[Start of Attachment]

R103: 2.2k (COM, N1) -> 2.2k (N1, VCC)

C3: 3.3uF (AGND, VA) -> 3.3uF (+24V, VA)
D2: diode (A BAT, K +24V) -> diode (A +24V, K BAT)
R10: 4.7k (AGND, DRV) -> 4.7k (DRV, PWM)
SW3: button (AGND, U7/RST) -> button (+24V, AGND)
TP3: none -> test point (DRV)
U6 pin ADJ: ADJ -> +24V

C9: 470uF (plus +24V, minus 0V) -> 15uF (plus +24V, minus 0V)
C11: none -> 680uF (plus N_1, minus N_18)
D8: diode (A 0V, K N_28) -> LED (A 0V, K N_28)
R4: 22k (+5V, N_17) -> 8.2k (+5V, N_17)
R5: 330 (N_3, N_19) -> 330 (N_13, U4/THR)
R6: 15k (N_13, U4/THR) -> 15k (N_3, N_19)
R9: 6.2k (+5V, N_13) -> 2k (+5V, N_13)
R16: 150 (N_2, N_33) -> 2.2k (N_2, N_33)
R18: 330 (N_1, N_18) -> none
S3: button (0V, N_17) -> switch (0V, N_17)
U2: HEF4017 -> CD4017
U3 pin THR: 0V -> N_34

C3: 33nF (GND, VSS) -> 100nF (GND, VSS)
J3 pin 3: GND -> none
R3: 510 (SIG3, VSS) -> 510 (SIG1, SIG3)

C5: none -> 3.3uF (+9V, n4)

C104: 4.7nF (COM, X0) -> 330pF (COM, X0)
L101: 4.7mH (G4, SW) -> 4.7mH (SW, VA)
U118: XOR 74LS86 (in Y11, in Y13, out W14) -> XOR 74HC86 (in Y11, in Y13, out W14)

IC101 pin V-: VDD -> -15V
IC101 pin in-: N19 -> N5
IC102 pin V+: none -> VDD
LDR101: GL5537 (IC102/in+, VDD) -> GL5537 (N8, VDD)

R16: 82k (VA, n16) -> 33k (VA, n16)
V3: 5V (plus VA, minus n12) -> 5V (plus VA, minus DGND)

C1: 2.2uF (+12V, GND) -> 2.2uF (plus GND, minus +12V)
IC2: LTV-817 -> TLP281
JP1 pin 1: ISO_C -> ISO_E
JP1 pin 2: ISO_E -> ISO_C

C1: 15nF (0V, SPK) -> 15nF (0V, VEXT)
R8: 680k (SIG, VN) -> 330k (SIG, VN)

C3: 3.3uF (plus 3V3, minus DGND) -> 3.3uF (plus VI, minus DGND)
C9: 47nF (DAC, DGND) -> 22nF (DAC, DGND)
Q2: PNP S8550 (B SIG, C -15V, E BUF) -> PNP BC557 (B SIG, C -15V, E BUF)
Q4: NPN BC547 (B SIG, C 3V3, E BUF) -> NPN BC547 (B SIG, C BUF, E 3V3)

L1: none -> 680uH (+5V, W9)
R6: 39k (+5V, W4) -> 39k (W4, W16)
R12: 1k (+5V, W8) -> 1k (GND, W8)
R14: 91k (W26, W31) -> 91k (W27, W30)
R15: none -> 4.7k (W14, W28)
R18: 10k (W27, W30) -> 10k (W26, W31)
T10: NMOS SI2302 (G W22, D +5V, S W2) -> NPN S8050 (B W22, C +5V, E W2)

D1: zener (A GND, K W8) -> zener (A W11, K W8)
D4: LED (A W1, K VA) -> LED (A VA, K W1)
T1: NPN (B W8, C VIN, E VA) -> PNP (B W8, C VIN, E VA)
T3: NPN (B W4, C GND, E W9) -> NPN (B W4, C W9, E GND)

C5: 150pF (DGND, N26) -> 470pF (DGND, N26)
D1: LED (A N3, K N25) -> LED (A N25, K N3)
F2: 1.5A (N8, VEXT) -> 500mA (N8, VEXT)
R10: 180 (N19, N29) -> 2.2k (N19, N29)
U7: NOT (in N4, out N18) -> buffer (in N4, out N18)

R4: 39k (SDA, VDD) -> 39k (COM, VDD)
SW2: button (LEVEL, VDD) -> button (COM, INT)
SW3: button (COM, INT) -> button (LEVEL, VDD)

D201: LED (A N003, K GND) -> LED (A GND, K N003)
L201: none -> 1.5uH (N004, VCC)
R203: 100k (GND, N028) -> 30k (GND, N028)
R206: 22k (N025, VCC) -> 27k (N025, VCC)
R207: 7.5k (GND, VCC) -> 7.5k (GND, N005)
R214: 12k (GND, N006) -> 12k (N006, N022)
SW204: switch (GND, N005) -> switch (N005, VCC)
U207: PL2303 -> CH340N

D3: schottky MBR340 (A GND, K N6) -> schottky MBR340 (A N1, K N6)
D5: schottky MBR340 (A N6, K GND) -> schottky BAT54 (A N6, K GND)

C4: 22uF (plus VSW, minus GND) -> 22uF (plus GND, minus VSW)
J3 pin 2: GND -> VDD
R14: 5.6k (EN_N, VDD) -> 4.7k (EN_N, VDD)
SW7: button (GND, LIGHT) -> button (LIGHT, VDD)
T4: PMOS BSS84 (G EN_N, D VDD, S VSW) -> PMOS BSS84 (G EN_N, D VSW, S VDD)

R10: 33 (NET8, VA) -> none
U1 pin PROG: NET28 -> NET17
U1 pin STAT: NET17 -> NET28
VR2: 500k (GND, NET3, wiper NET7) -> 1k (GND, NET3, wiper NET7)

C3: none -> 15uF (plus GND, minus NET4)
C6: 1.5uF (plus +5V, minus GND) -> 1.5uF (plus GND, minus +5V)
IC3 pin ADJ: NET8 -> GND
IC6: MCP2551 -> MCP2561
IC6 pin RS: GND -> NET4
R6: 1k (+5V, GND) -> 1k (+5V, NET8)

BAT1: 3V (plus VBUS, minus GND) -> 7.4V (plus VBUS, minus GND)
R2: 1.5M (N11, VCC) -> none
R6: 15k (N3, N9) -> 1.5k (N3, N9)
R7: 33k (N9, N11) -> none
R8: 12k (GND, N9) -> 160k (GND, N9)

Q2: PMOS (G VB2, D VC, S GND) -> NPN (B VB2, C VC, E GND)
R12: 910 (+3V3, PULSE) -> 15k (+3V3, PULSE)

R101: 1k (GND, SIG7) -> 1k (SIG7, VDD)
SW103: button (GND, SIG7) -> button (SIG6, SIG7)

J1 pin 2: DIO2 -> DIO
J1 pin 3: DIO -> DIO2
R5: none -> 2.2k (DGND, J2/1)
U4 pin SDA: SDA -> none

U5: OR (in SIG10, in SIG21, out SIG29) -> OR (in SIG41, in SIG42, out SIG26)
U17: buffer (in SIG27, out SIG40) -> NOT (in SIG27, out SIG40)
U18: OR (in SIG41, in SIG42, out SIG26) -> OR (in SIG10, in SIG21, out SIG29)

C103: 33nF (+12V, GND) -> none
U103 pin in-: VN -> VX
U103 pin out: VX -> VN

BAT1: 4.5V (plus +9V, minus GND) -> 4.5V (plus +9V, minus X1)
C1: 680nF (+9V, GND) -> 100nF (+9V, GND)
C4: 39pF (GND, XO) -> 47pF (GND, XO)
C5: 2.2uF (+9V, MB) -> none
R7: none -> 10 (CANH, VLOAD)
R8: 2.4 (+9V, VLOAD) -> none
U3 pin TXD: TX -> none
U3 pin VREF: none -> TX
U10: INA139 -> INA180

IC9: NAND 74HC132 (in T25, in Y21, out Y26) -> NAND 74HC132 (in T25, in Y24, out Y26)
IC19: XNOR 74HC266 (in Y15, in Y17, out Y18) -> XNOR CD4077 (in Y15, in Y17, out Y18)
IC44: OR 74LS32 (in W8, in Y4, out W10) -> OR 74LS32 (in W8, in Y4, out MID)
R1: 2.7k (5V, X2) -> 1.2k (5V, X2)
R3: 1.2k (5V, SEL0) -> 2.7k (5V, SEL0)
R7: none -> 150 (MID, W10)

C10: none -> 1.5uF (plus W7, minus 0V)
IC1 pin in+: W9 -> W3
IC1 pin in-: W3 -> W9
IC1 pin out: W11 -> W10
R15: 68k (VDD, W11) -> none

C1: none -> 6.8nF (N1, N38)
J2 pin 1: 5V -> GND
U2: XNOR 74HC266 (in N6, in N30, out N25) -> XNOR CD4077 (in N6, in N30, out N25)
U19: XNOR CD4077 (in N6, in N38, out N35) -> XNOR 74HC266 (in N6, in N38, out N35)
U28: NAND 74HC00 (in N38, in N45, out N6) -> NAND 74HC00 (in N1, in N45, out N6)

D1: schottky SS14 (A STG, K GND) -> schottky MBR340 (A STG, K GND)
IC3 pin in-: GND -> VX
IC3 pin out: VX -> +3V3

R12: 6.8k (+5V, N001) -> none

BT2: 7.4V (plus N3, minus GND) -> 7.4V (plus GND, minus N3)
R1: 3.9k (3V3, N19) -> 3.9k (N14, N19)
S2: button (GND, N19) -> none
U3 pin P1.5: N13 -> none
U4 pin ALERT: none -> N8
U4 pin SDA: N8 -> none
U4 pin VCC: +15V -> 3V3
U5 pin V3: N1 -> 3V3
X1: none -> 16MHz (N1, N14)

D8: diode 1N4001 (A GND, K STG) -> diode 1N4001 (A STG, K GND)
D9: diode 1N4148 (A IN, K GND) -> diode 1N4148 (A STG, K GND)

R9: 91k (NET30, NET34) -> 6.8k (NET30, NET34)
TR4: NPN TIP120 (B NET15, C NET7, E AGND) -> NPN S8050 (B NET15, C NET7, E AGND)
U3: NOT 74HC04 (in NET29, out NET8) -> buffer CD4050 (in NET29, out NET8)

[End of Attachment]

| Work instructions |
In the records above, copy exactly the lines from the one that contains "X1: none -> 16MHz (N1, N14)" through the last, and nothing else.

| Expected output |
X1: none -> 16MHz (N1, N14)

D8: diode 1N4001 (A GND, K STG) -> diode 1N4001 (A STG, K GND)
D9: diode 1N4148 (A IN, K GND) -> diode 1N4148 (A STG, K GND)

R9: 91k (NET30, NET34) -> 6.8k (NET30, NET34)
TR4: NPN TIP120 (B NET15, C NET7, E AGND) -> NPN S8050 (B NET15, C NET7, E AGND)
U3: NOT 74HC04 (in NET29, out NET8) -> buffer CD4050 (in NET29, out NET8)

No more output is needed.